### Data under study
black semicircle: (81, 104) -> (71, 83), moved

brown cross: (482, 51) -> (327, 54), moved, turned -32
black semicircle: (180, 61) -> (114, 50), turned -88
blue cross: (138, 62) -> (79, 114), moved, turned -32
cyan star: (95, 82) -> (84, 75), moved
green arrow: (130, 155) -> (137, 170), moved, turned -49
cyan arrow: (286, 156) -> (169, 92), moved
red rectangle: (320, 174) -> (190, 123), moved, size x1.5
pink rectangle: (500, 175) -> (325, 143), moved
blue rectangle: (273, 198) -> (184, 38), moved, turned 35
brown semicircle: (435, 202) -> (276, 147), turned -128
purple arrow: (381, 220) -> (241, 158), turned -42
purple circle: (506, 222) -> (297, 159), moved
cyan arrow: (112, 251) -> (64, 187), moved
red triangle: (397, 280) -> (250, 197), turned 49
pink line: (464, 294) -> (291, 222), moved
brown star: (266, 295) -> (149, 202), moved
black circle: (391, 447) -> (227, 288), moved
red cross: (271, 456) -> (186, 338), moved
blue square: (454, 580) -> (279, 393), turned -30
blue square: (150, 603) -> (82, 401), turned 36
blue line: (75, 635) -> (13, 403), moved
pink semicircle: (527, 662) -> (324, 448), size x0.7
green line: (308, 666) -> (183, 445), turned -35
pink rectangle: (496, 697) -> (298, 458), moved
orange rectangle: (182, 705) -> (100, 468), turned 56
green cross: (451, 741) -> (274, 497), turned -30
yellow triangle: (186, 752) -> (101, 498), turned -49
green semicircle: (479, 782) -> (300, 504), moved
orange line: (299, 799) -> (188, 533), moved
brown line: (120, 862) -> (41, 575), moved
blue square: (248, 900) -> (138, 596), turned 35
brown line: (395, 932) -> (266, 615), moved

...

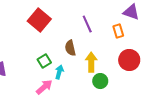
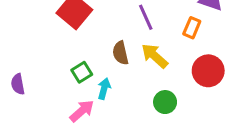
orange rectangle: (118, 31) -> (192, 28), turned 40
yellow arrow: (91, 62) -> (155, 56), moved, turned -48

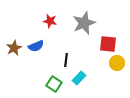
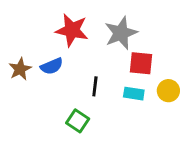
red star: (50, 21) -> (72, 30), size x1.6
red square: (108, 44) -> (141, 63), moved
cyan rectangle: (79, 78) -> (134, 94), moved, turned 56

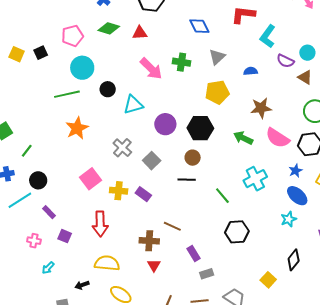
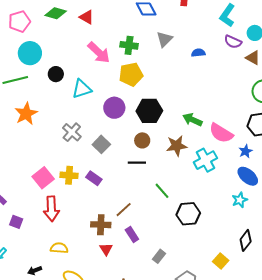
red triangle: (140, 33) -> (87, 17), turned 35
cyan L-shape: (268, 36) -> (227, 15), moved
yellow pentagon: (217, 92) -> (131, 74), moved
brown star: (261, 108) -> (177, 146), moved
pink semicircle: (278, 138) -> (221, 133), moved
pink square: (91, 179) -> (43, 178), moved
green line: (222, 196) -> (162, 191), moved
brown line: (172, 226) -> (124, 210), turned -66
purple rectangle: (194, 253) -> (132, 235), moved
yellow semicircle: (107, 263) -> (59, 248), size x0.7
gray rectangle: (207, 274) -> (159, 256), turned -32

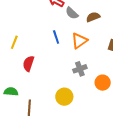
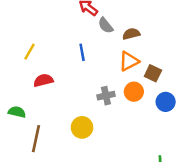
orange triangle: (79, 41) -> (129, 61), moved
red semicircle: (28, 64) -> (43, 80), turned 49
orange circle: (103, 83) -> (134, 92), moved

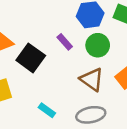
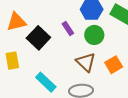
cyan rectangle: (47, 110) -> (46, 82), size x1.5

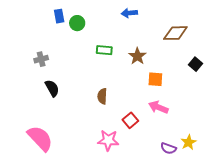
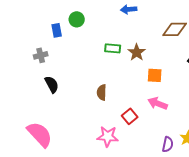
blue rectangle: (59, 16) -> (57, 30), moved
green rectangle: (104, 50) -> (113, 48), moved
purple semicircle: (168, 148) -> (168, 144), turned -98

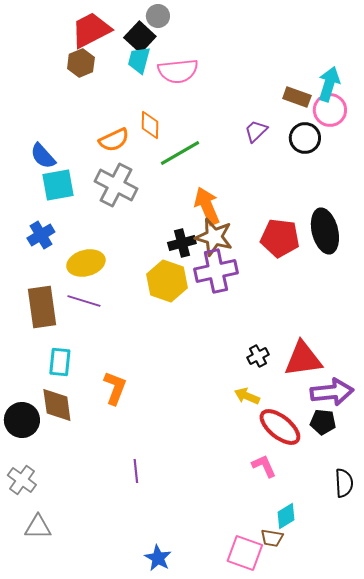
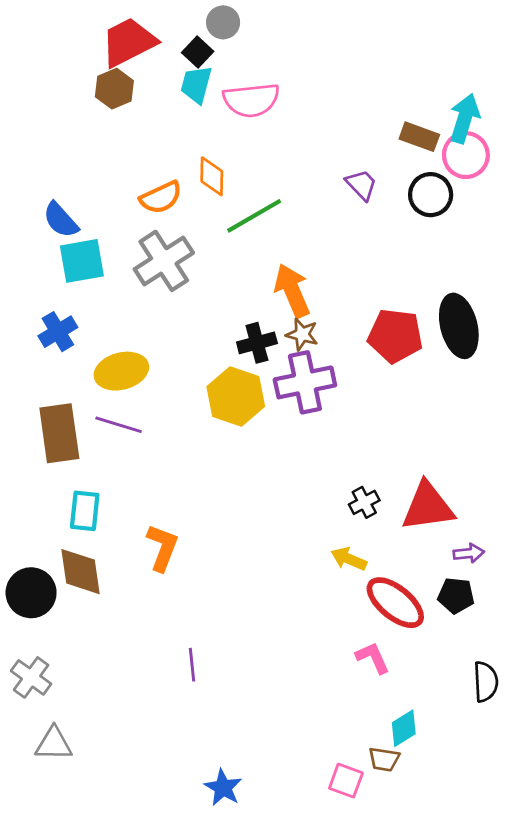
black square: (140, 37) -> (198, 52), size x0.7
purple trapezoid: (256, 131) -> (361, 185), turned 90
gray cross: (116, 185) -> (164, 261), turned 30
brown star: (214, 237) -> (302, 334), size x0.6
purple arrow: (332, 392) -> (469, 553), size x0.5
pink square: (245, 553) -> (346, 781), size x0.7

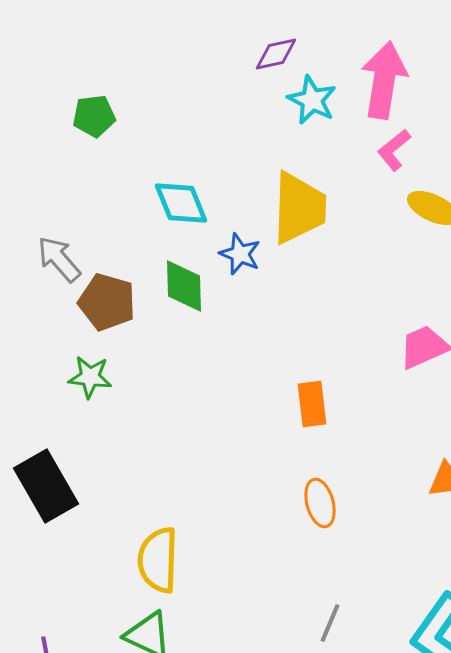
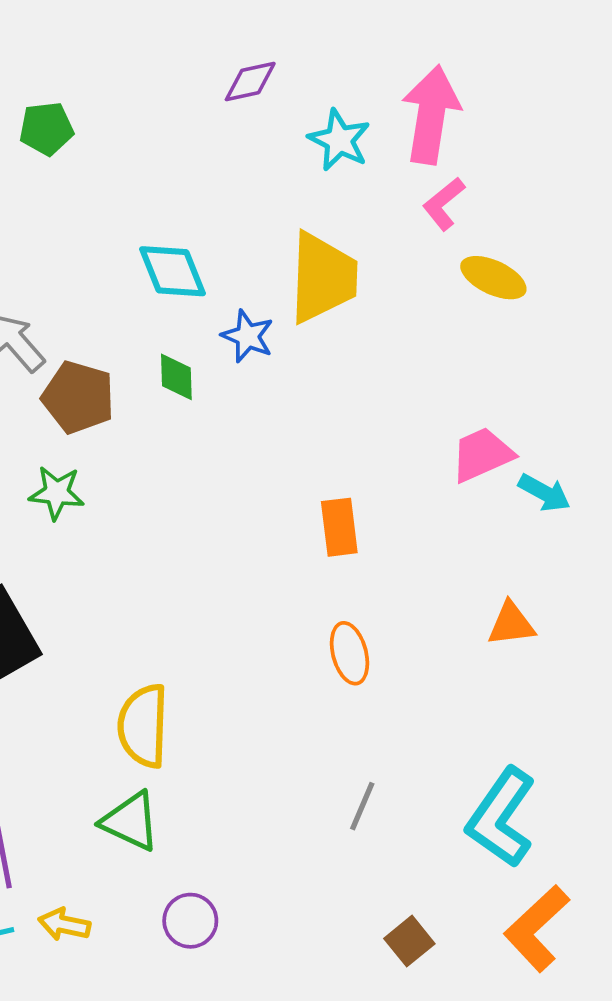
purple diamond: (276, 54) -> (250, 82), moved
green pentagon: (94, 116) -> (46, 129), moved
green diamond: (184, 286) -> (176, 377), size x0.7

...

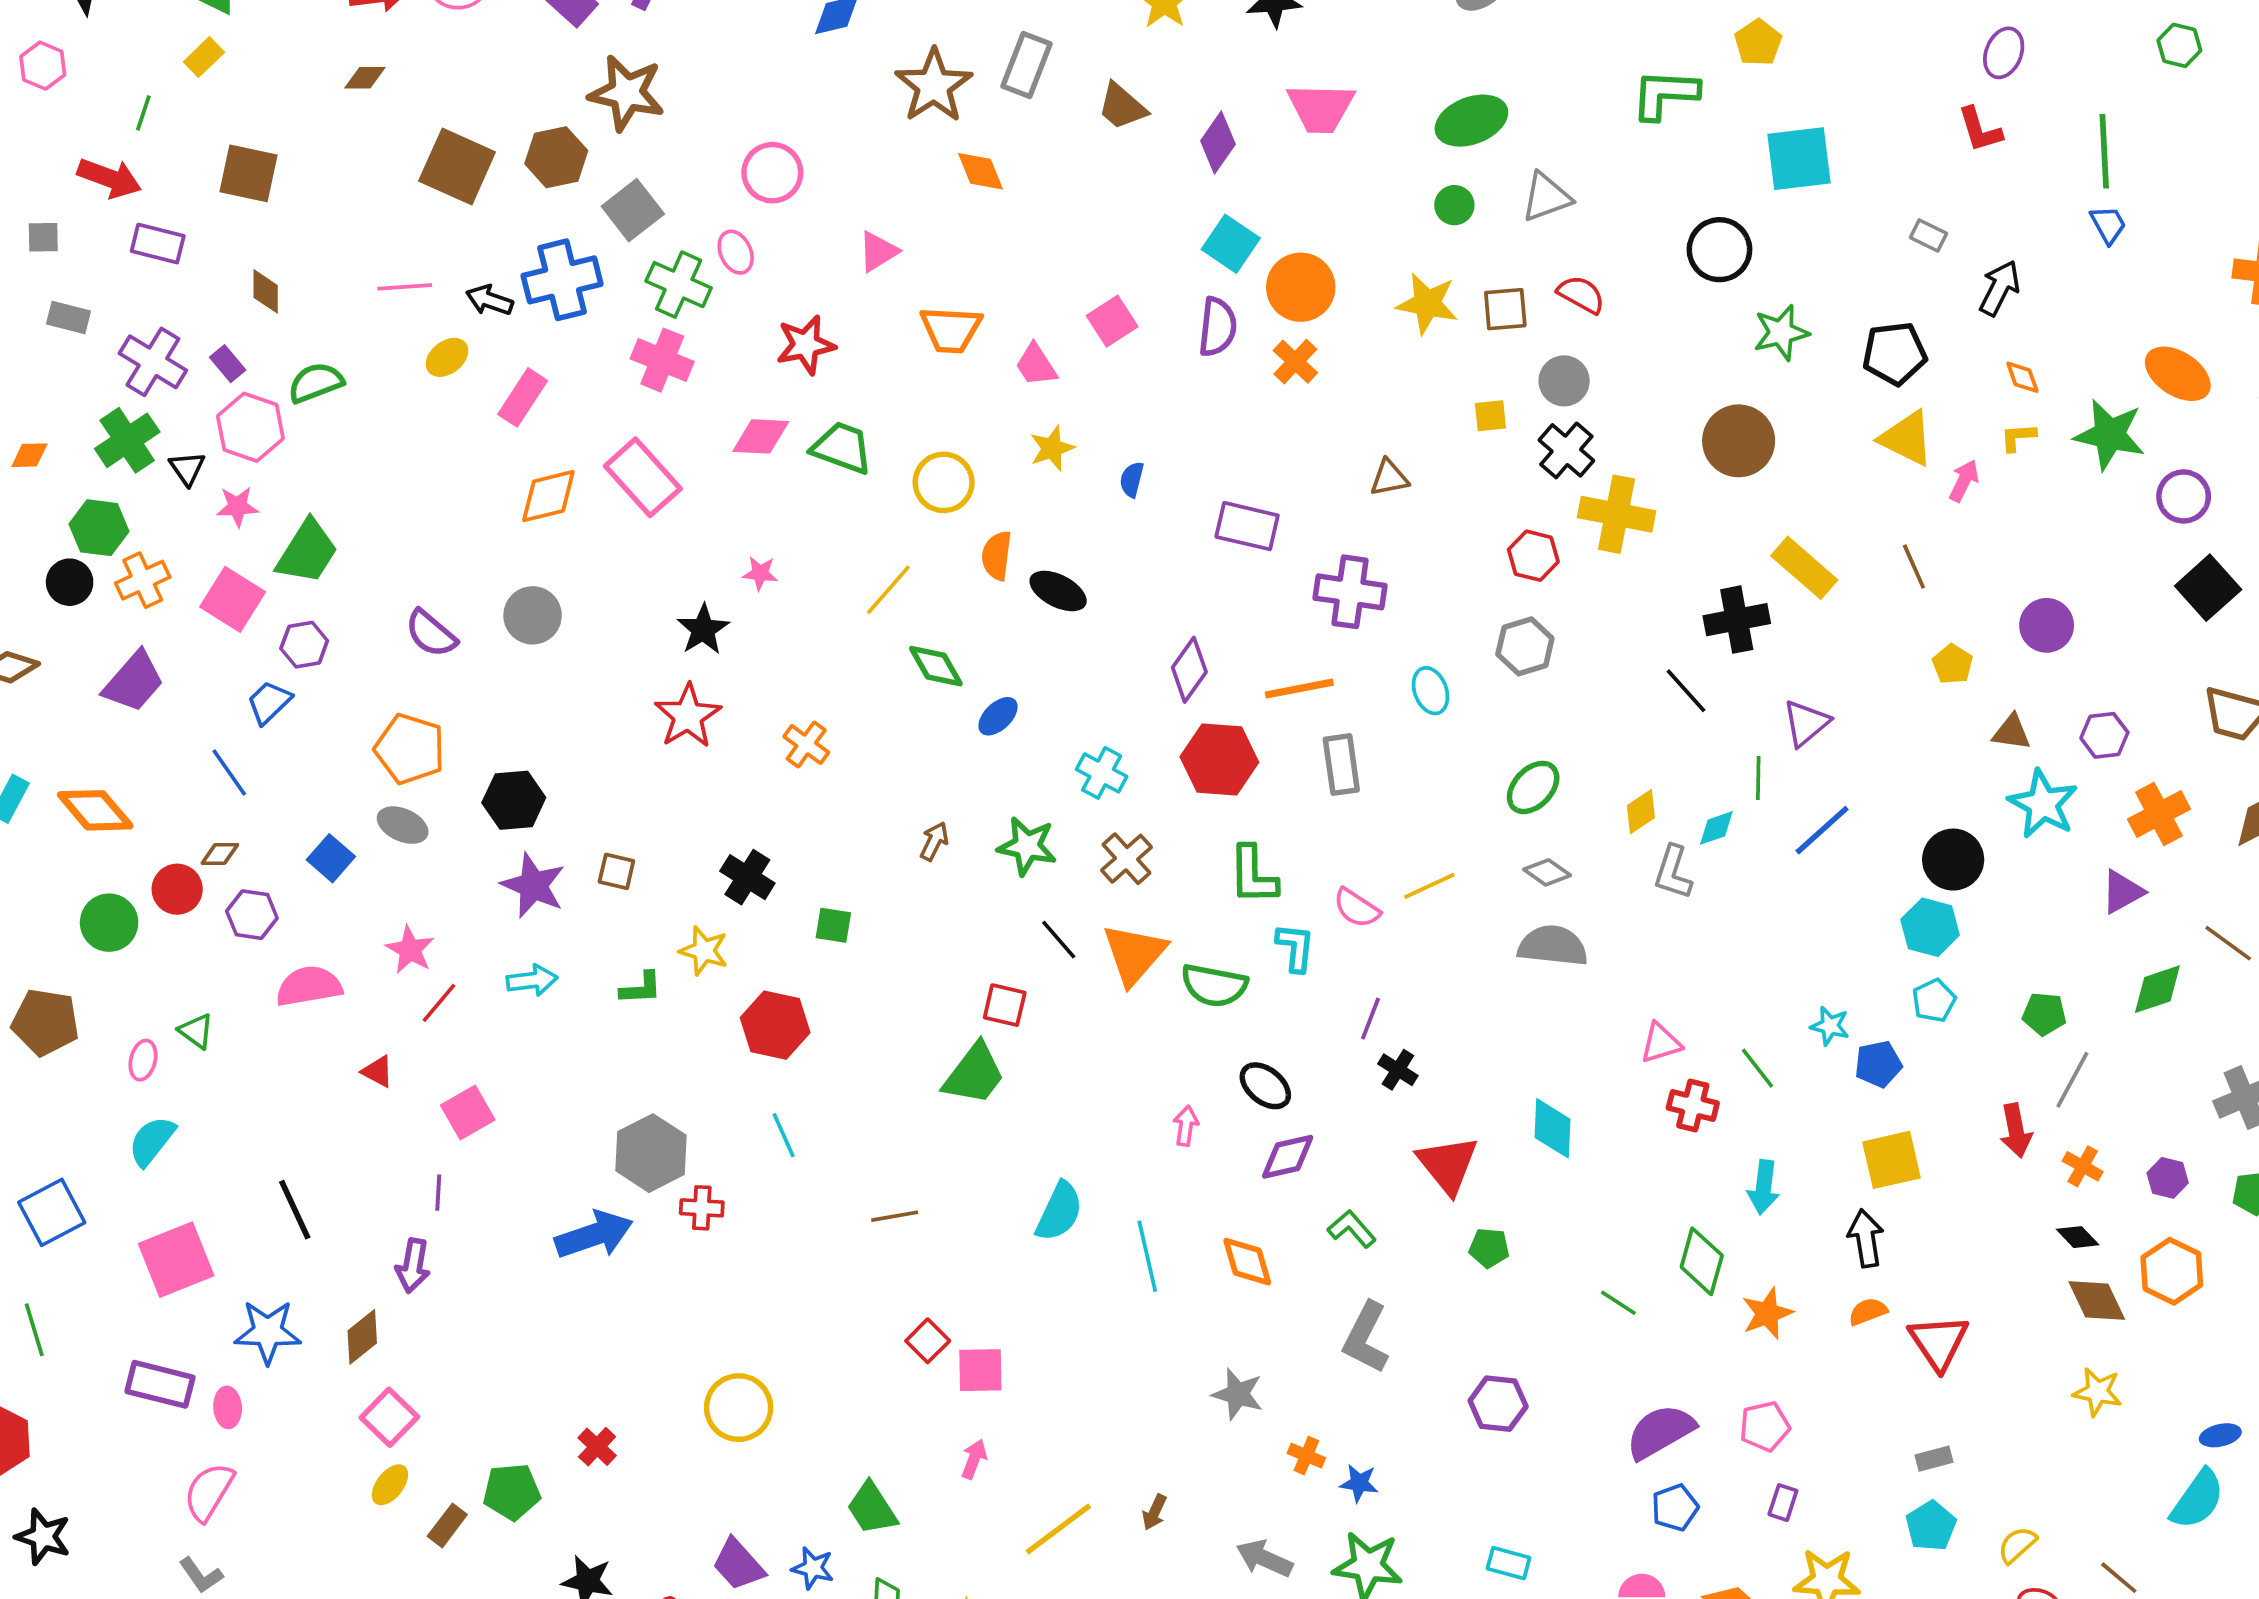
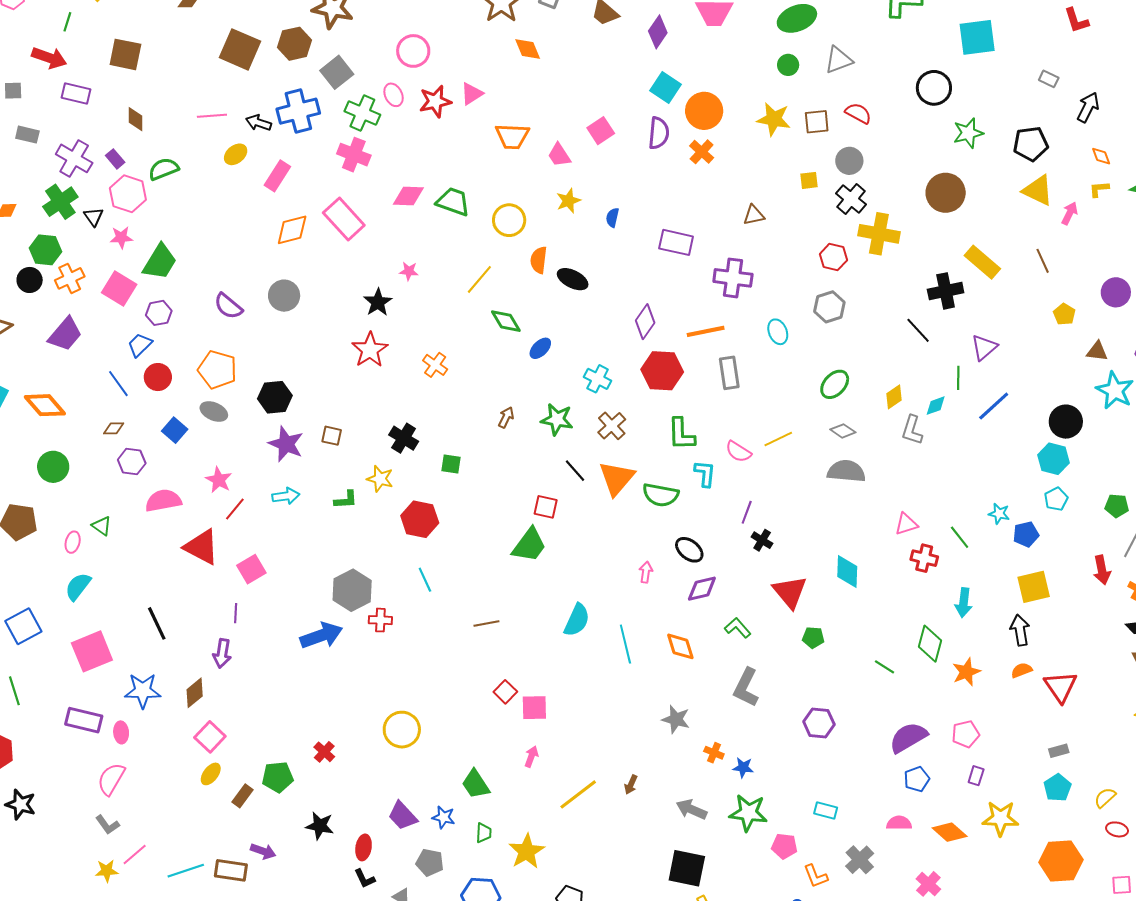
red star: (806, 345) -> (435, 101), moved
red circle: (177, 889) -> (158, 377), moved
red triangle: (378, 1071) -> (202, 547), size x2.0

### Task brief
One stretch of the lines above is wanted, from the line that contains "orange line: (299, 799) -> (188, 533), moved" through the line that contains "brown line: (395, 932) -> (266, 615), moved". Output it exactly.

### Output
orange line: (299, 799) -> (188, 533), moved
brown line: (120, 862) -> (41, 575), moved
blue square: (248, 900) -> (138, 596), turned 35
brown line: (395, 932) -> (266, 615), moved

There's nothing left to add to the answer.